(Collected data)
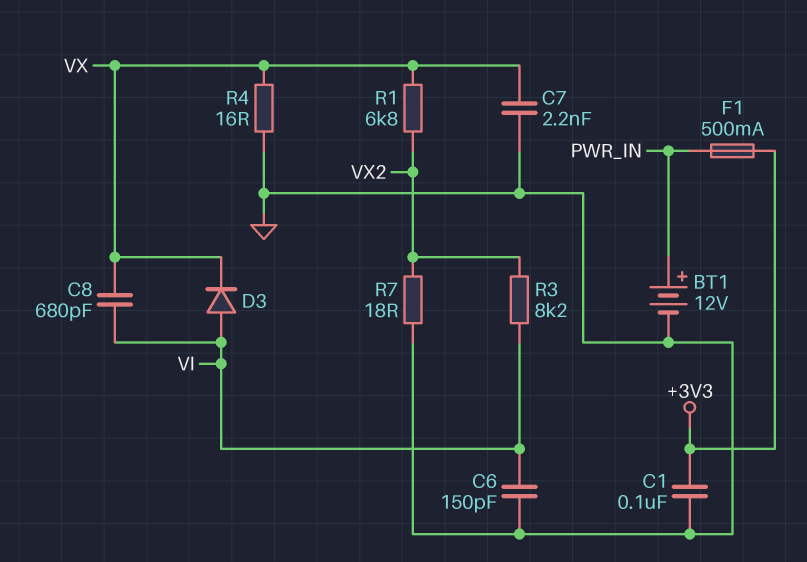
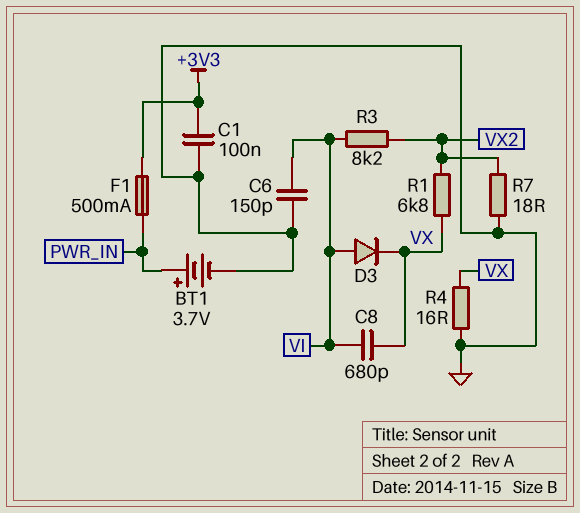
BT1: 12V (plus PWR_IN, minus GND) -> 3.7V (plus PWR_IN, minus GND)
C7: 2.2nF (GND, VX) -> none

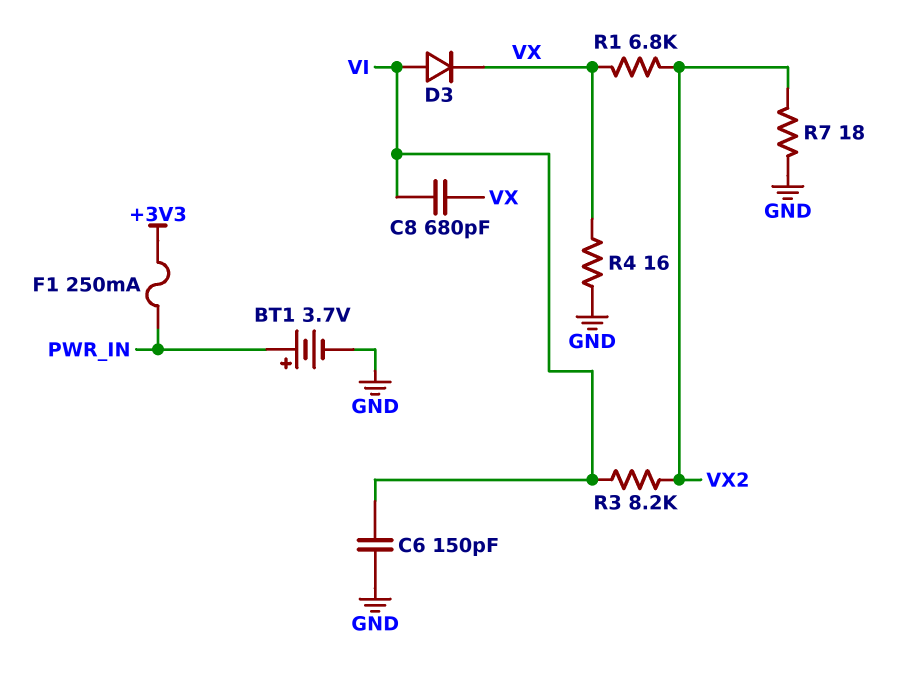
C1: 100nF (+3V3, GND) -> none
F1: 500mA (+3V3, PWR_IN) -> 250mA (+3V3, PWR_IN)

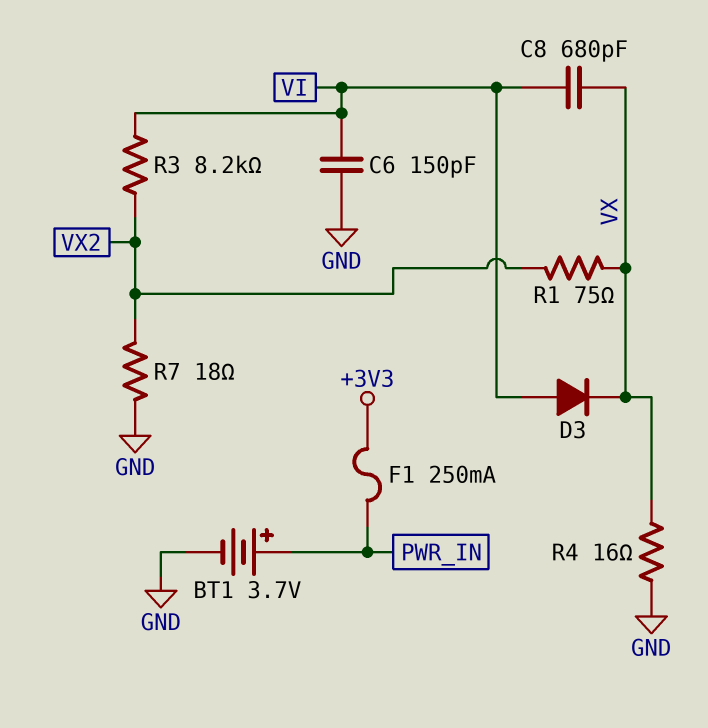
R1: 6.8k (VX, VX2) -> 75 (VX, VX2)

### Required work
An exact copy of all the entries is required, and it must contain no pictures.

### Output of the exercise
BT1: 12V (plus PWR_IN, minus GND) -> 3.7V (plus PWR_IN, minus GND)
C7: 2.2nF (GND, VX) -> none

C1: 100nF (+3V3, GND) -> none
F1: 500mA (+3V3, PWR_IN) -> 250mA (+3V3, PWR_IN)

R1: 6.8k (VX, VX2) -> 75 (VX, VX2)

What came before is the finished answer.